Copy down every line of the data that follows exactly. Omit the pictures.

═════ DATA SHOWN

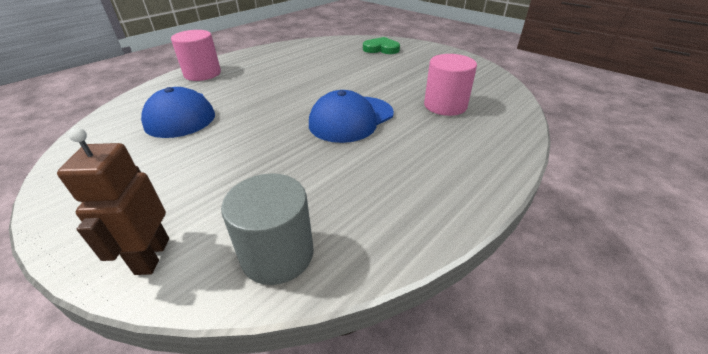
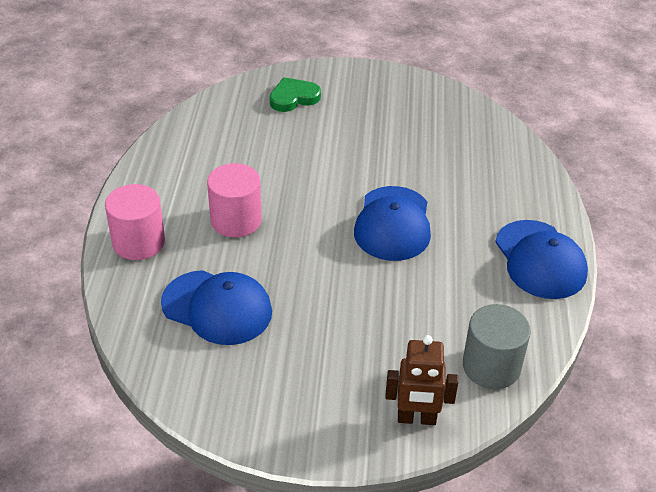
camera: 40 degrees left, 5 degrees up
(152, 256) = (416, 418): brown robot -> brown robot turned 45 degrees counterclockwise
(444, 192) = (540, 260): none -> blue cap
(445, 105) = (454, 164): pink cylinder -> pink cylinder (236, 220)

══════════

#### SOLUTION
camera: 40 degrees left, 5 degrees up
(152, 256) = (416, 418): brown robot -> brown robot turned 45 degrees counterclockwise
(444, 192) = (540, 260): none -> blue cap
(445, 105) = (454, 164): pink cylinder -> pink cylinder (236, 220)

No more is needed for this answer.